Records excerpted from a collection:
──────────────────────────────
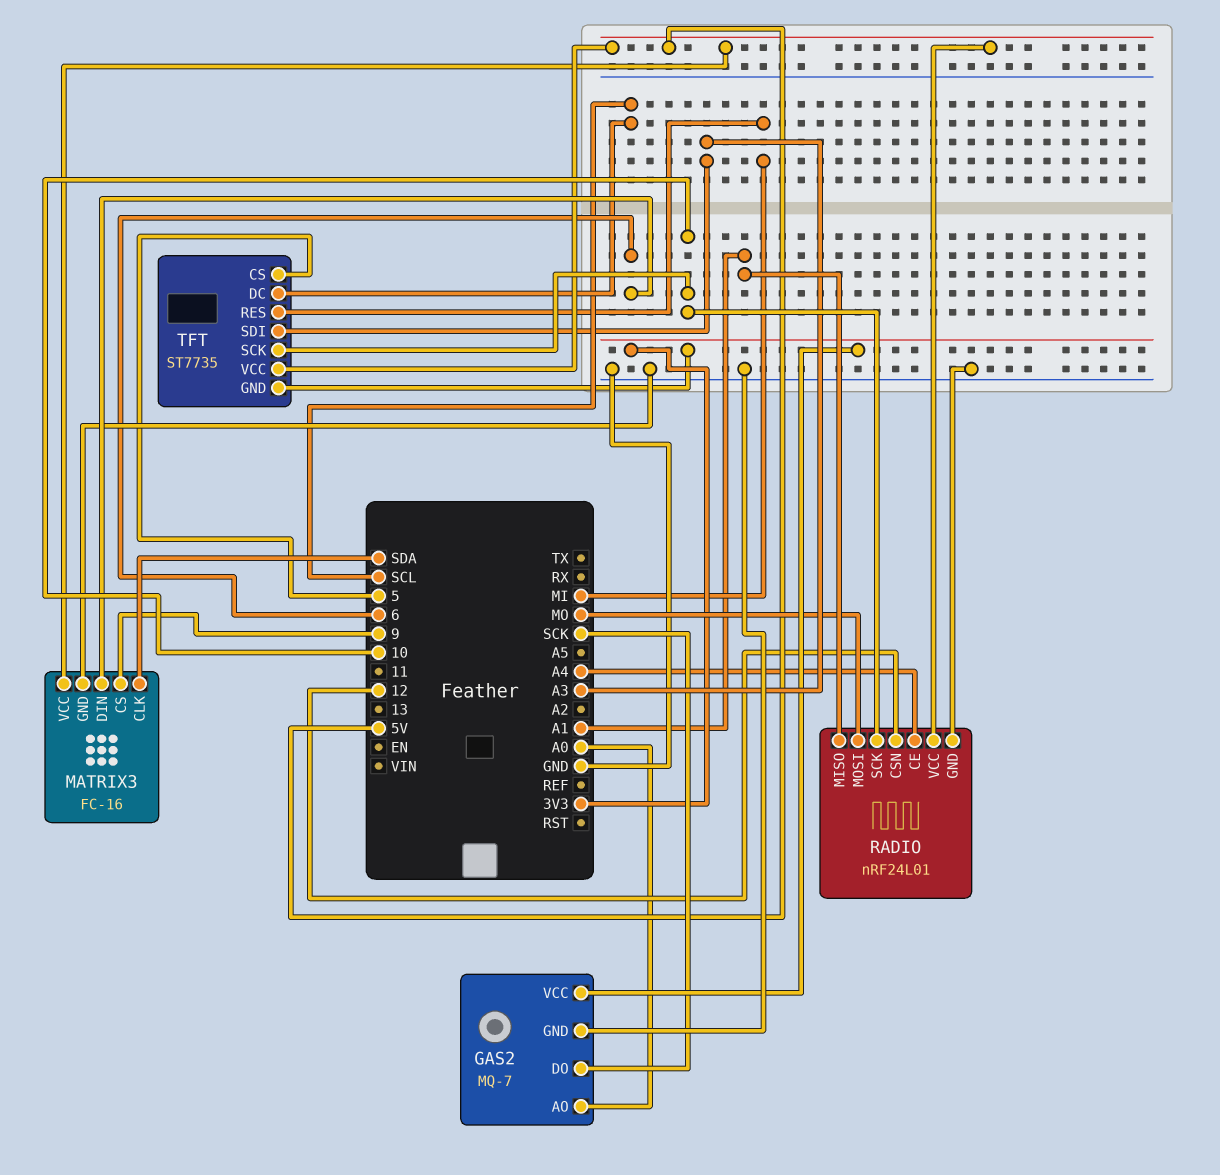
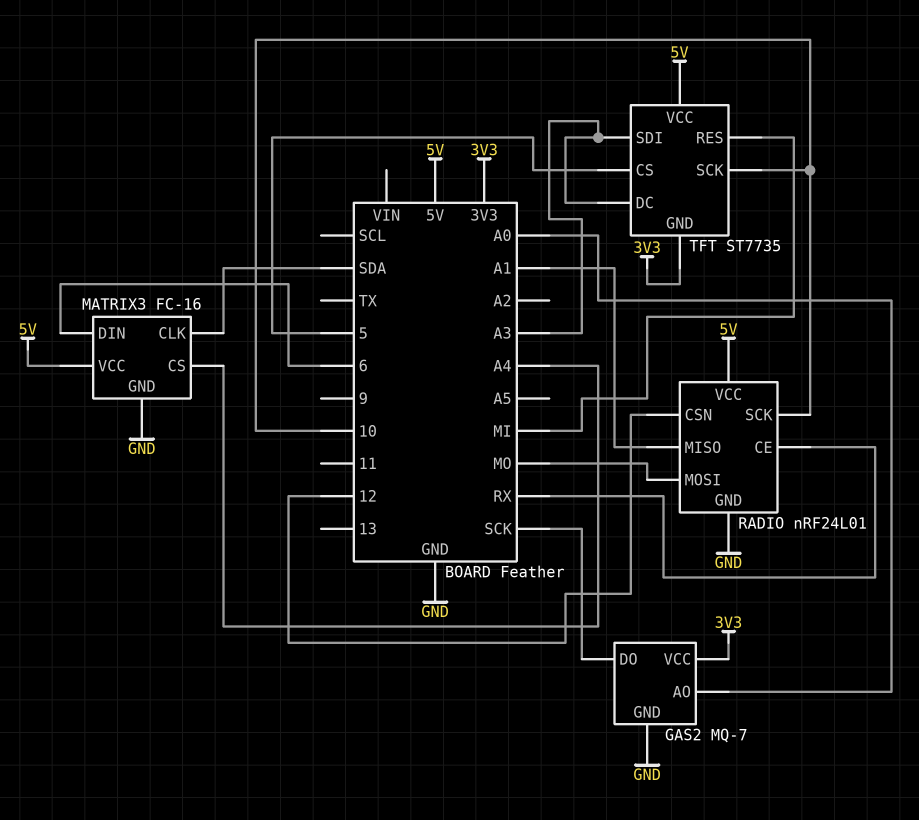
MATRIX3 pin CS: 9 -> A4
RADIO pin CE: A4 -> RX
TFT pin DC: SCL -> A3

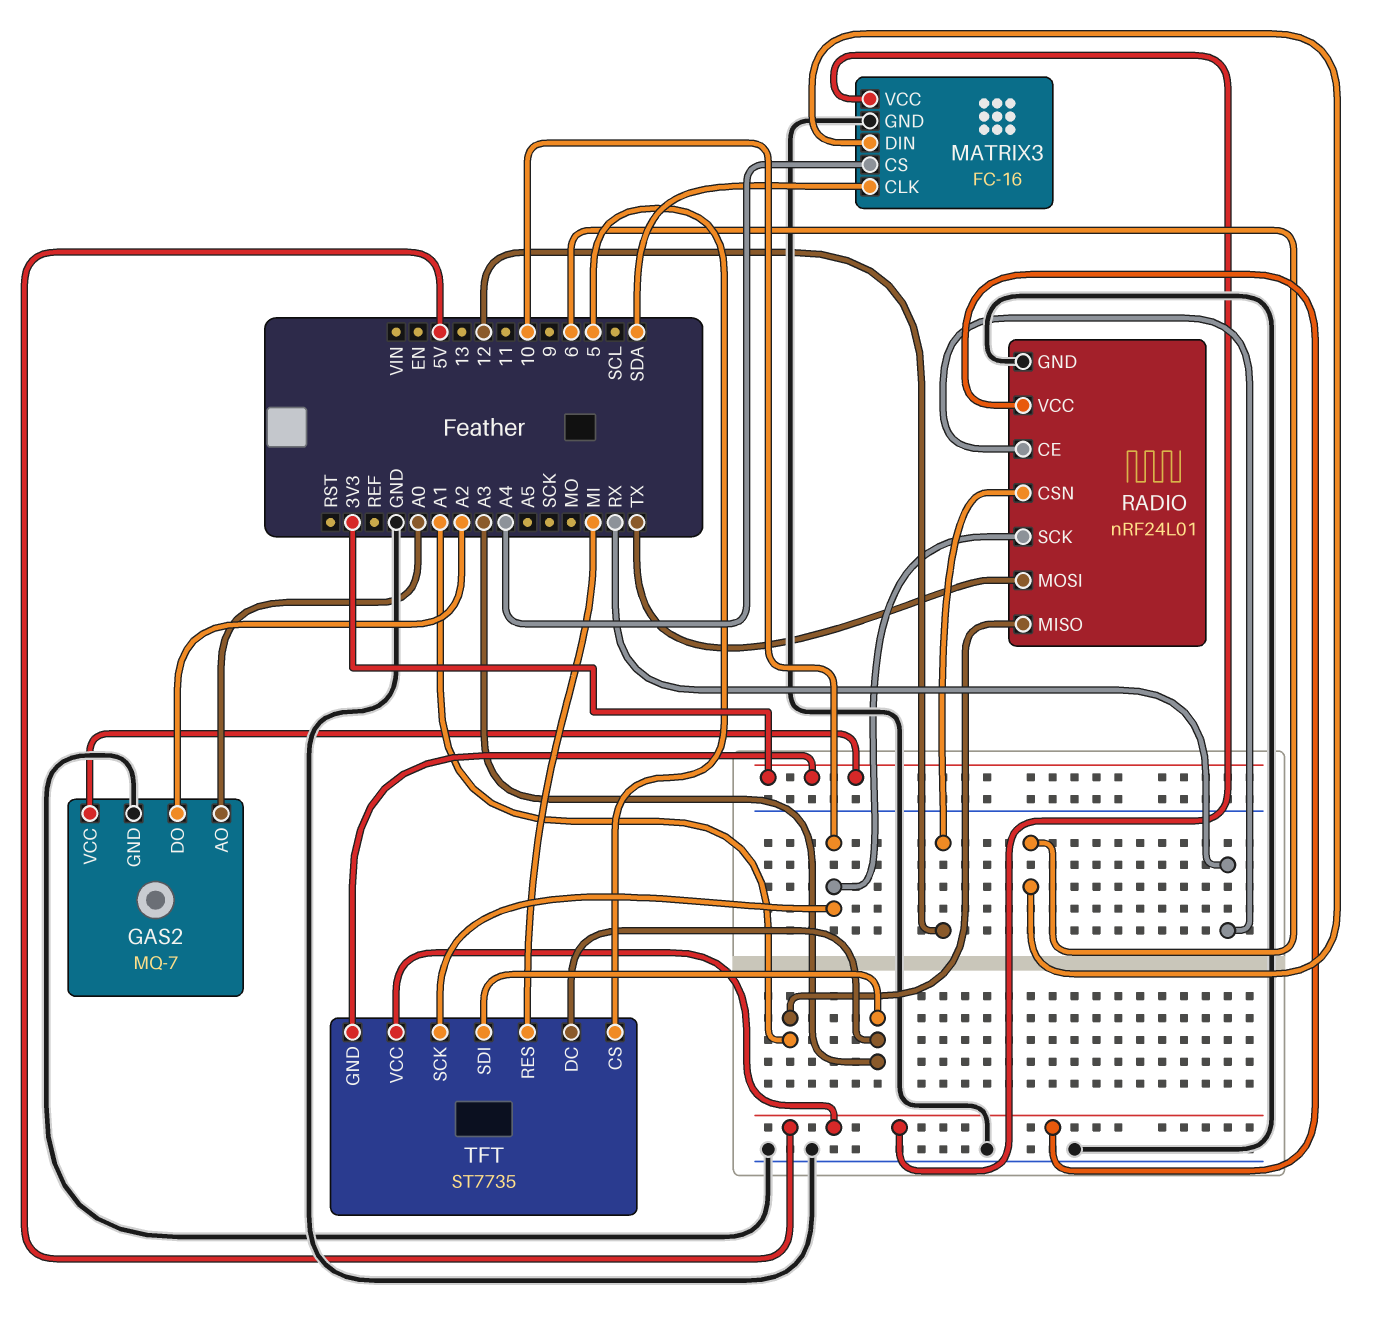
GAS2 pin DO: SCK -> A2
RADIO pin MOSI: MO -> TX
──────────────────────────────
Scan the records above, count the lines with "RADIO" in them, and give only the number.

* Reply *
2